[Before and after images]
• • • • • • •
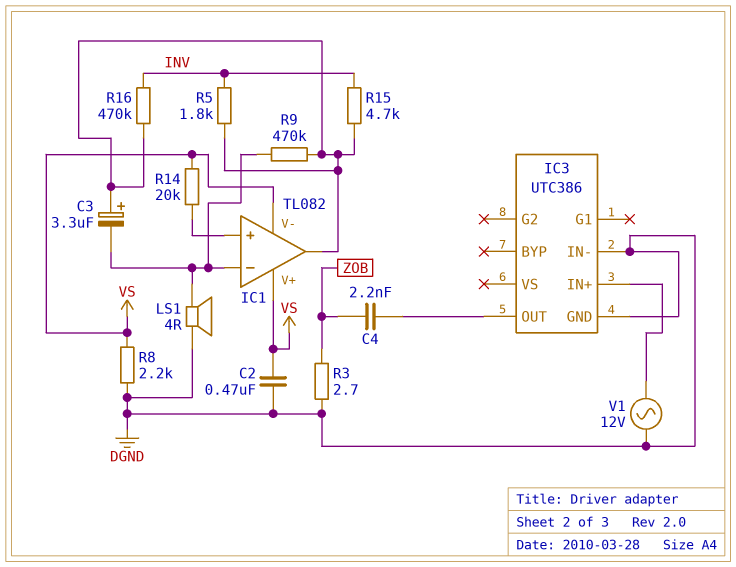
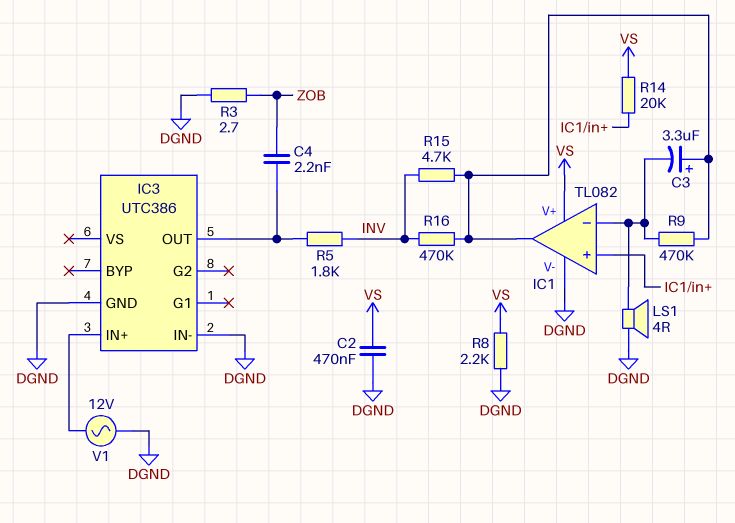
IC1 pin V-: VS -> DGND
R5: 1.8k (IC1/out, INV) -> 1.8k (IC3/OUT, INV)

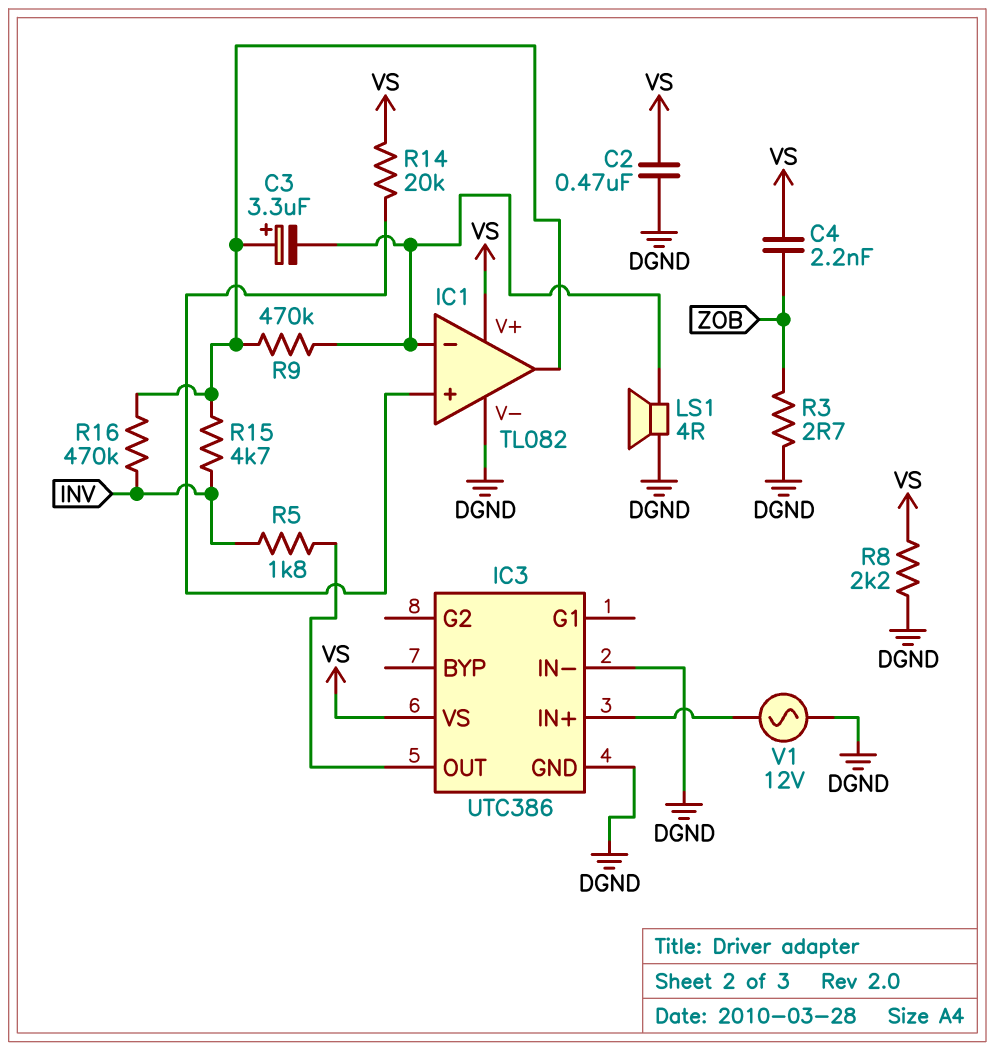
C4: 2.2nF (IC3/OUT, ZOB) -> 2.2nF (VS, ZOB)
IC3 pin VS: none -> VS

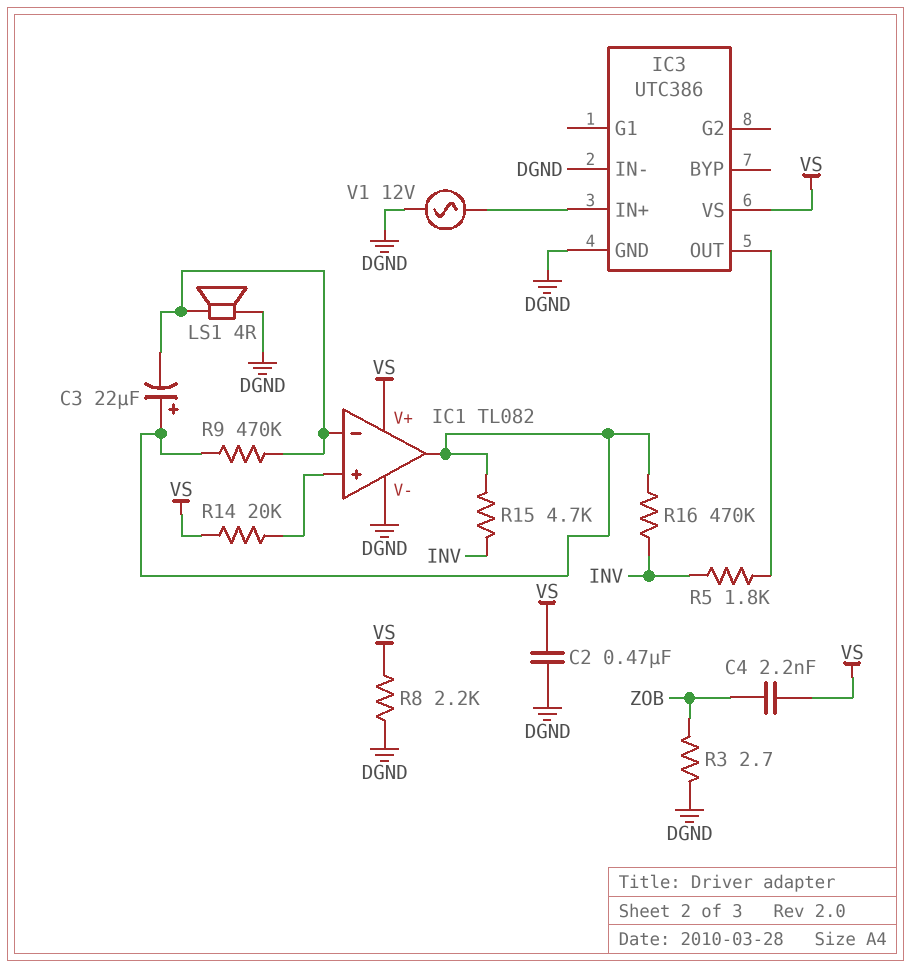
C3: 3.3uF (plus IC1/out, minus IC1/in-) -> 22uF (plus IC1/out, minus IC1/in-)

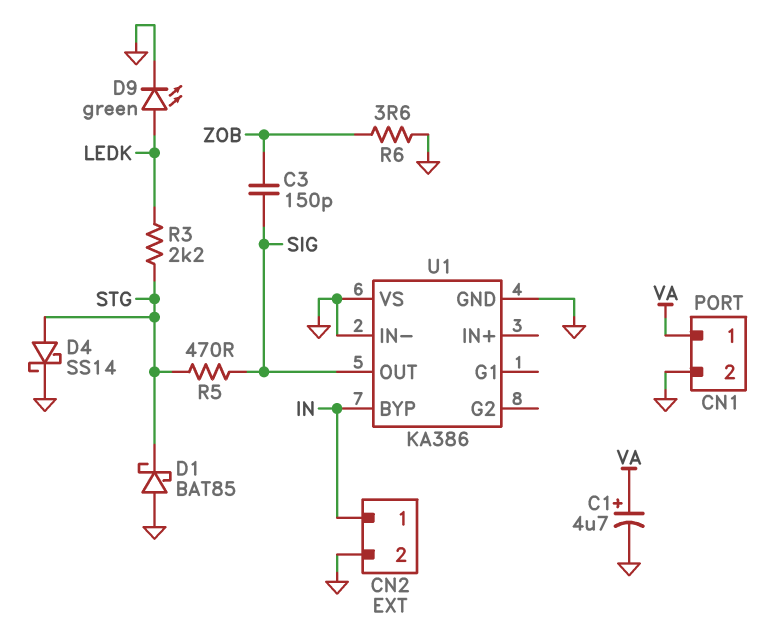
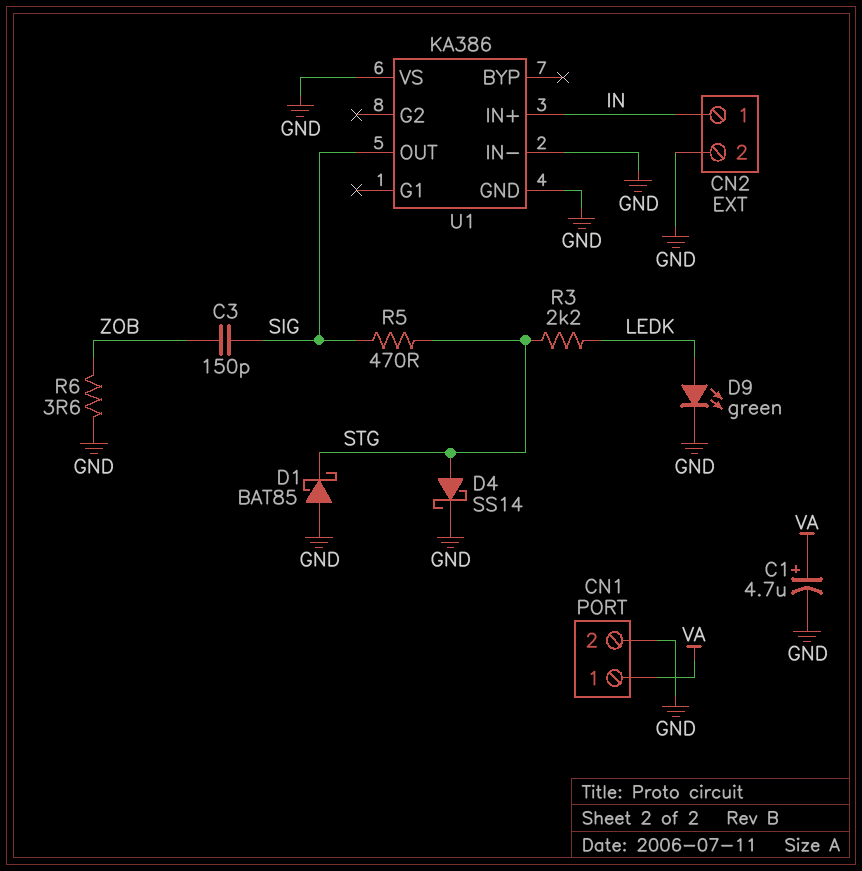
U1 pin BYP: IN -> none
U1 pin IN+: none -> IN

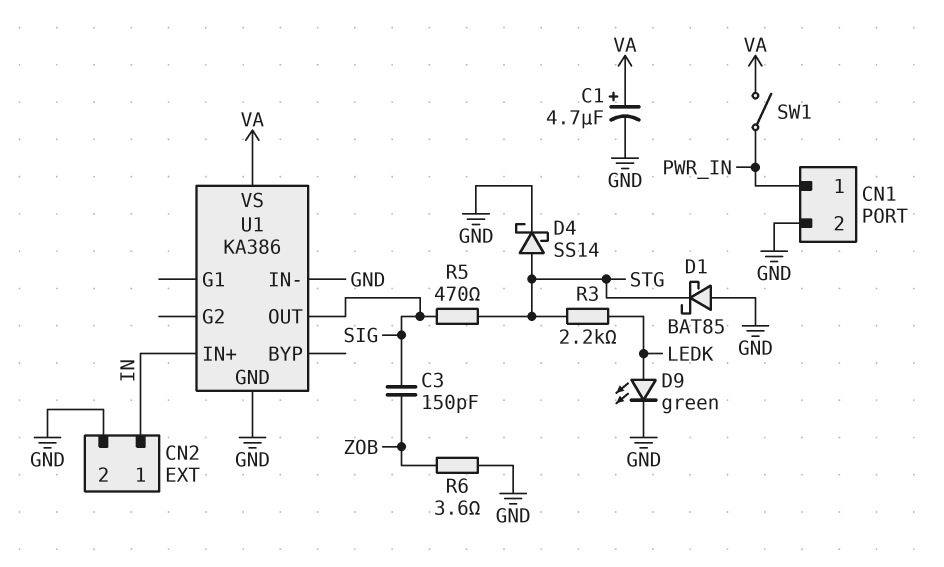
CN1 pin 1: VA -> PWR_IN
SW1: none -> switch (PWR_IN, VA)
U1 pin VS: GND -> VA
• • • • • • •
■ **Problem to solve**
Every line above needs to be written out again as it stands. Pictures do not belong in the copy.

■ **Response for this exercise**
IC1 pin V-: VS -> DGND
R5: 1.8k (IC1/out, INV) -> 1.8k (IC3/OUT, INV)

C4: 2.2nF (IC3/OUT, ZOB) -> 2.2nF (VS, ZOB)
IC3 pin VS: none -> VS

C3: 3.3uF (plus IC1/out, minus IC1/in-) -> 22uF (plus IC1/out, minus IC1/in-)

U1 pin BYP: IN -> none
U1 pin IN+: none -> IN

CN1 pin 1: VA -> PWR_IN
SW1: none -> switch (PWR_IN, VA)
U1 pin VS: GND -> VA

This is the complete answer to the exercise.